About this task:
Edit all the material below so that every "brown fabric shirt" becomes "tan cotton shirt", keeping everything else unchanged and leaving out the pictures.

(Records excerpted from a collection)
* * * * * * * * *

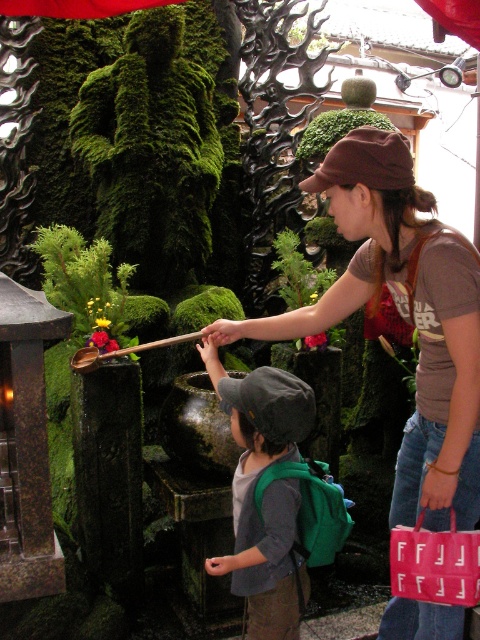
Between brown fabric shirt at center and gray fabric cap at center, which one appears on the right side from the viewer's perspective?

Positioned to the right is brown fabric shirt at center.

Between point (364, 250) and point (247, 449), which one is positioned in front?

Point (364, 250) is more forward.

The image size is (480, 640). In order to click on brown fabric shirt at center in this screenshot , I will do `click(403, 316)`.

Is point (296, 332) closer to viewer compared to point (336, 180)?

No.

Between brown fabric shirt at center and brown fabric baseball cap at center, which one is positioned lower?

brown fabric shirt at center is below.

What do you see at coordinates (403, 316) in the screenshot? The image size is (480, 640). I see `brown fabric shirt at center` at bounding box center [403, 316].

The height and width of the screenshot is (640, 480). I want to click on brown fabric shirt at center, so click(403, 316).

Is point (303, 566) closer to viewer compared to point (376, 134)?

No, it is behind (376, 134).

Based on the photo, can you confirm if gray fabric cap at center is positioned to the left of brown fabric baseball cap at center?

Indeed, gray fabric cap at center is positioned on the left side of brown fabric baseball cap at center.

Which is in front, point (242, 404) or point (335, 182)?

Point (335, 182) is in front.

Locate an element on the screen. gray fabric cap at center is located at coordinates (264, 493).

* * * * * * * * *

Task answer:
Between tan cotton shirt at center and gray fabric cap at center, which one appears on the right side from the viewer's perspective?

Positioned to the right is tan cotton shirt at center.

Between point (364, 250) and point (247, 449), which one is positioned in front?

Point (364, 250) is more forward.

The image size is (480, 640). In order to click on tan cotton shirt at center in this screenshot , I will do `click(403, 316)`.

Is point (296, 332) closer to viewer compared to point (336, 180)?

No.

Between tan cotton shirt at center and brown fabric baseball cap at center, which one is positioned lower?

tan cotton shirt at center is below.

What do you see at coordinates (403, 316) in the screenshot? The image size is (480, 640). I see `tan cotton shirt at center` at bounding box center [403, 316].

The height and width of the screenshot is (640, 480). I want to click on tan cotton shirt at center, so click(403, 316).

Is point (303, 566) closer to viewer compared to point (376, 134)?

No, it is behind (376, 134).

Based on the photo, can you confirm if gray fabric cap at center is positioned to the left of brown fabric baseball cap at center?

Indeed, gray fabric cap at center is positioned on the left side of brown fabric baseball cap at center.

Which is in front, point (242, 404) or point (335, 182)?

Point (335, 182) is in front.

Locate an element on the screen. gray fabric cap at center is located at coordinates (264, 493).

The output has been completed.